→ **Task statement**: Among the entries below, extract exactly the lines that run from the one with "removed | BROWN" through the one with "recoloured | BLACK", both ends included.

[Spatial object tracking data]
────────
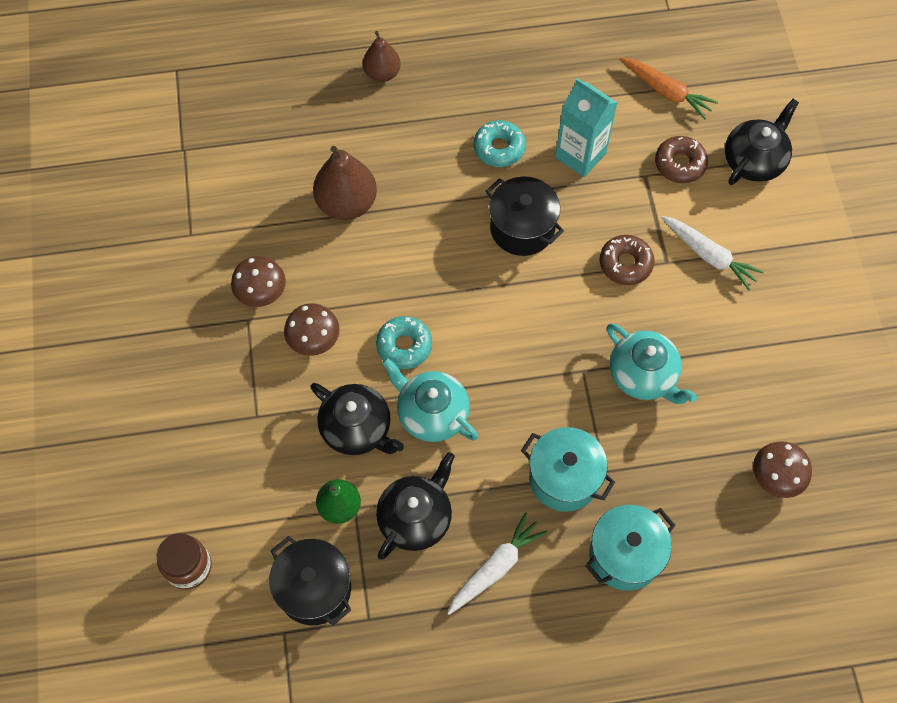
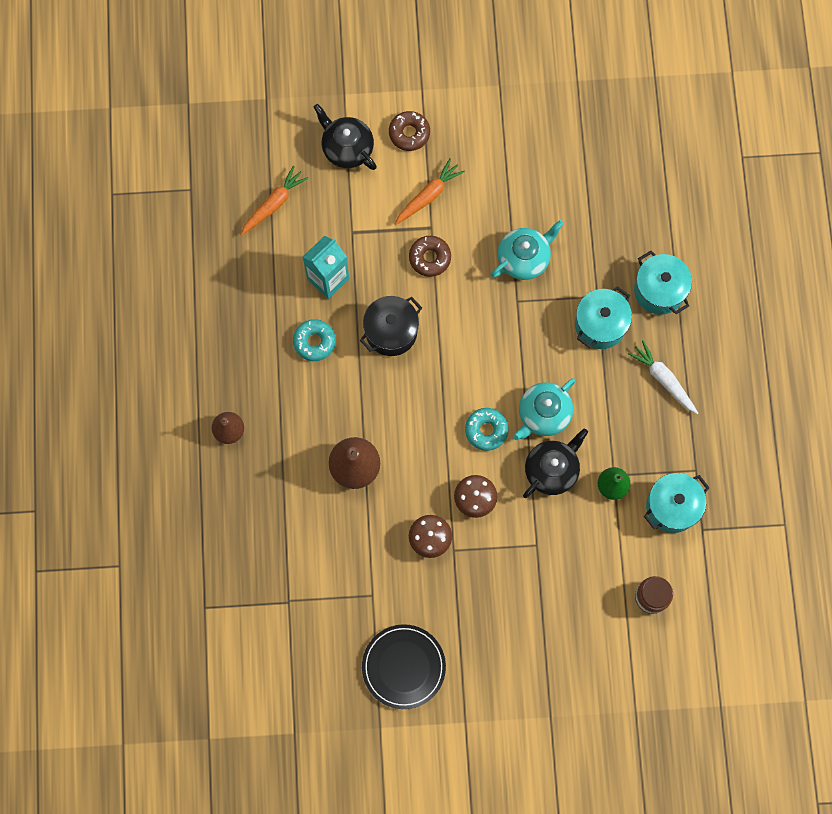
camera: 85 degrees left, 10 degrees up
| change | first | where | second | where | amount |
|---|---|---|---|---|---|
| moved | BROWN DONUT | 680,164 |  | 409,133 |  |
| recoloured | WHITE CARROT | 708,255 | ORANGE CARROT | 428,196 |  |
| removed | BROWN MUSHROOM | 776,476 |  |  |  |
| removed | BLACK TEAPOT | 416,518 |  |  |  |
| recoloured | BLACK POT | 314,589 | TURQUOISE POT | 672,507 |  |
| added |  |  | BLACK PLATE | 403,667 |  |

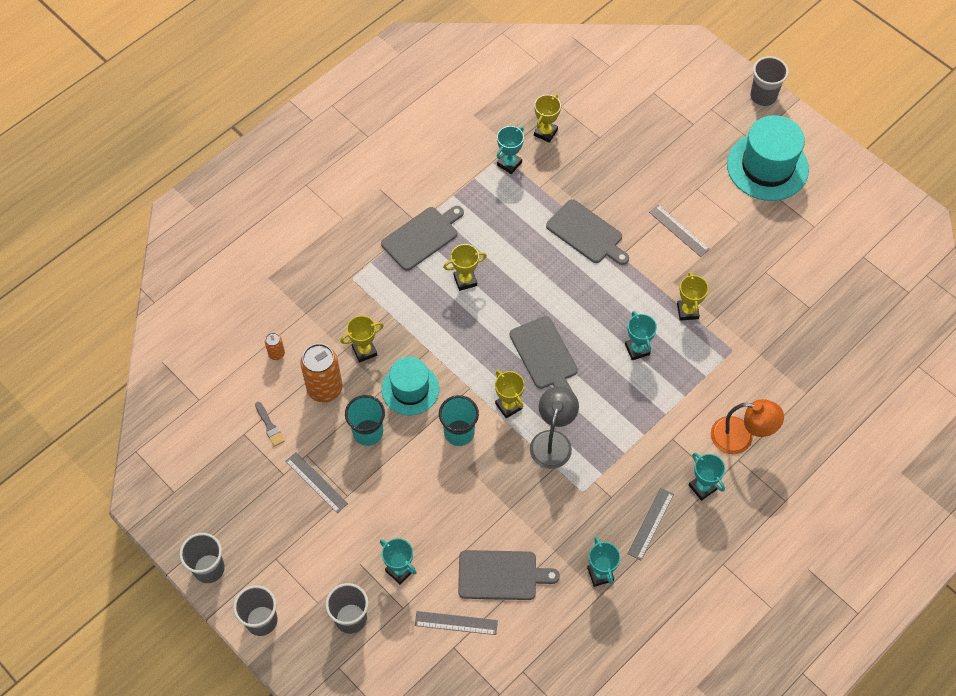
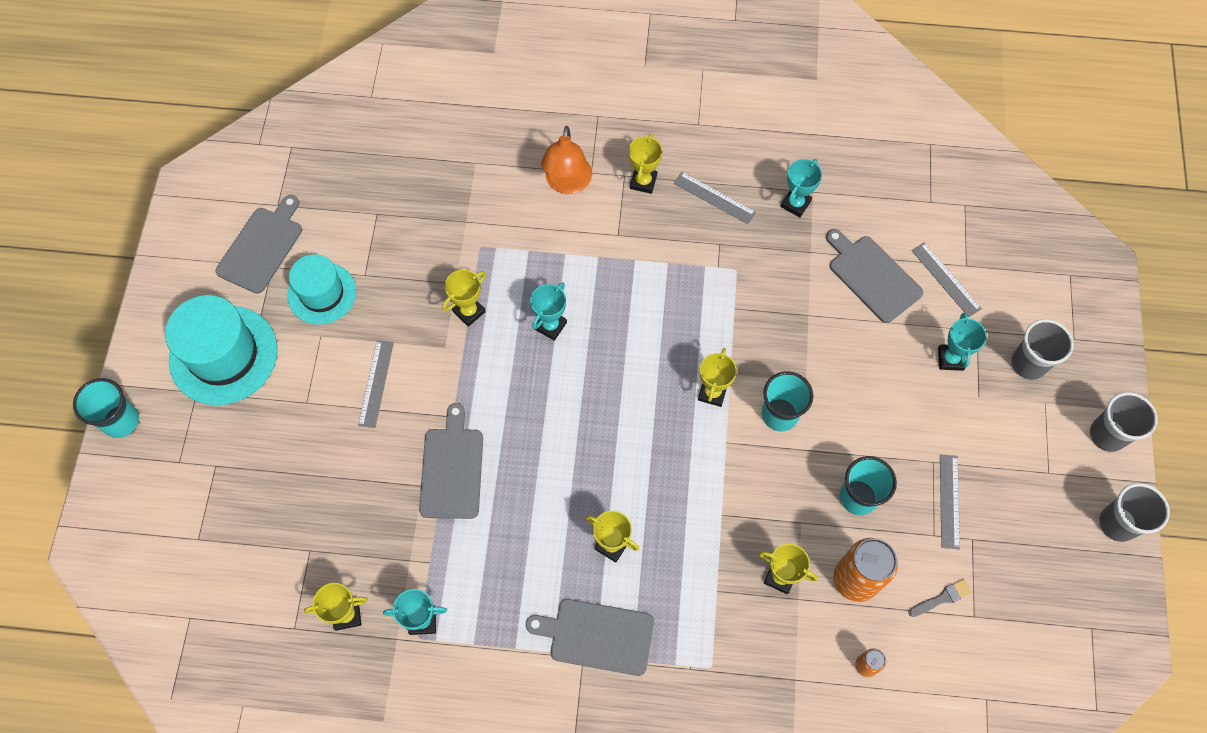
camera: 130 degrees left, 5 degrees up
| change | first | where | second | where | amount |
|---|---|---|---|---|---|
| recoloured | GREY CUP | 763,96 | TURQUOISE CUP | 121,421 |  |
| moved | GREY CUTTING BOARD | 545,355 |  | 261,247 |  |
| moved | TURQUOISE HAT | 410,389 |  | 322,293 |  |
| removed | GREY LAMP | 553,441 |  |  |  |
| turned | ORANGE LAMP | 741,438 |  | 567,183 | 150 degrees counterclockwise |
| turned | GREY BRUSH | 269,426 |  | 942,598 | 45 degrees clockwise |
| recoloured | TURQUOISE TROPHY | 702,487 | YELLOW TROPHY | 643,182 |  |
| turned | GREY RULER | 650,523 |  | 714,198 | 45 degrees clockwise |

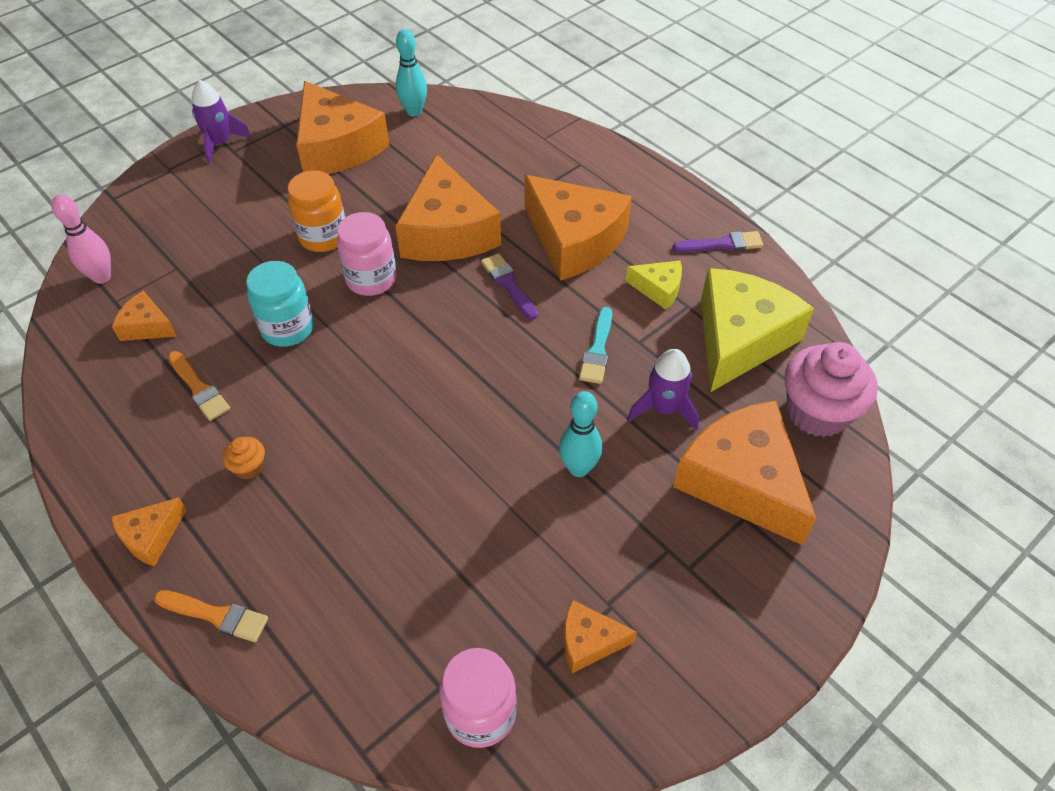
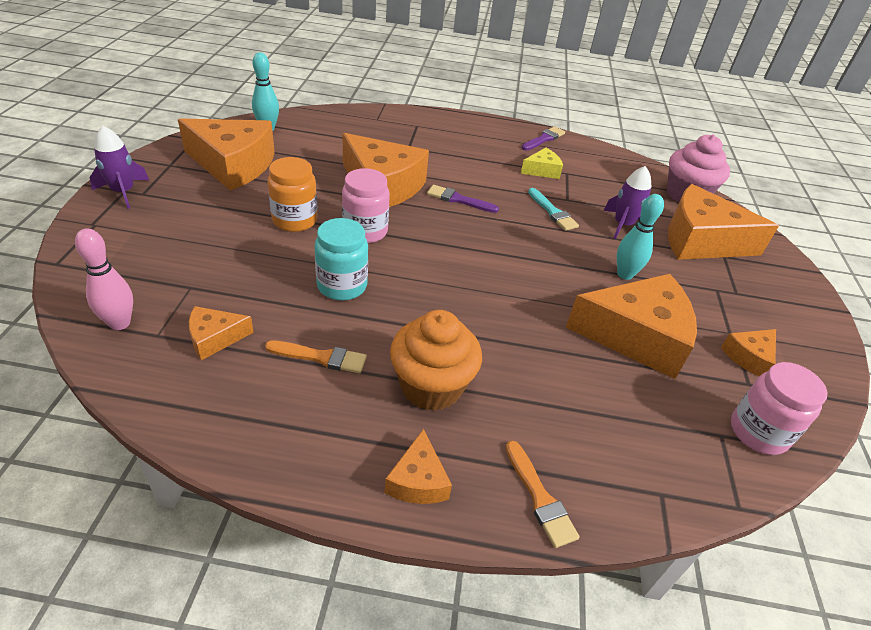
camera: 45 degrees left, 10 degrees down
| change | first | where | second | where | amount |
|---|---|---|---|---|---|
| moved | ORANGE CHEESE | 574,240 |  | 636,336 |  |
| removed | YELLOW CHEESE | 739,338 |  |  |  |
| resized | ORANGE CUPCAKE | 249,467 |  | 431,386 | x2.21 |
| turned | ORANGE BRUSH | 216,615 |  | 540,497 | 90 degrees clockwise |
────────
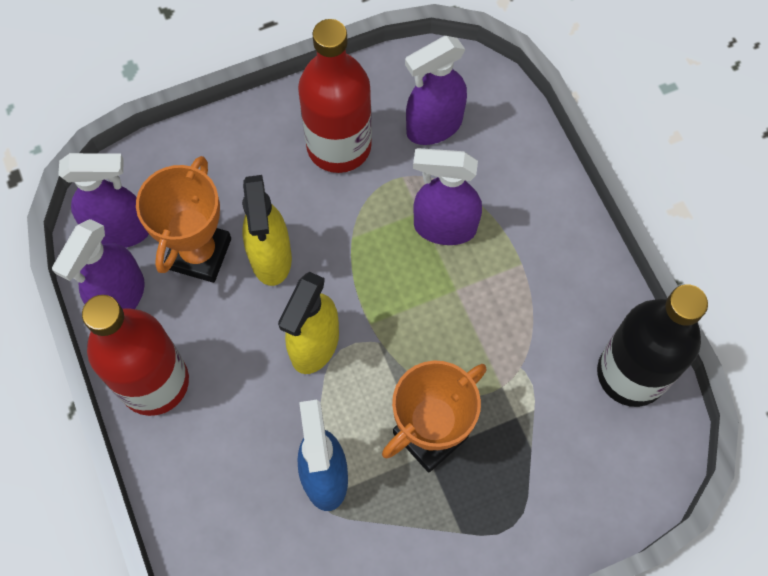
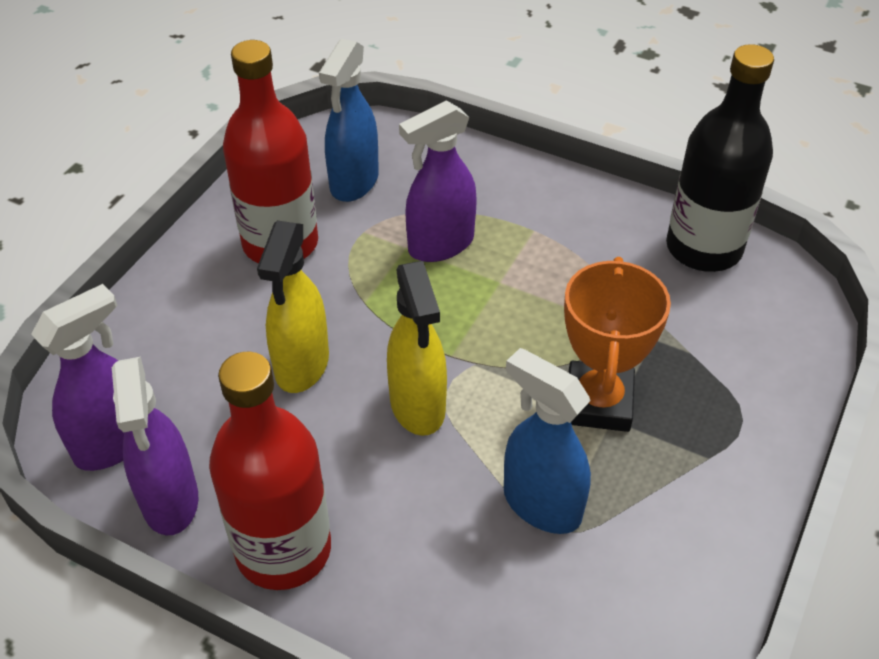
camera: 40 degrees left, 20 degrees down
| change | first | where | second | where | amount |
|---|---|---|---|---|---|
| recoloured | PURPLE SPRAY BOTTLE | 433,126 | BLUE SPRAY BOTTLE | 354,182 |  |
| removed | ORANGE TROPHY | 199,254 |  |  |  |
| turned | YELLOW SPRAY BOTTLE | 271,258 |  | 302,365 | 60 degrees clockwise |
────────
→ **Problem solution**:
| removed | BROWN MUSHROOM | 776,476 |  |  |  |
| removed | BLACK TEAPOT | 416,518 |  |  |  |
| recoloured | BLACK POT | 314,589 | TURQUOISE POT | 672,507 |  |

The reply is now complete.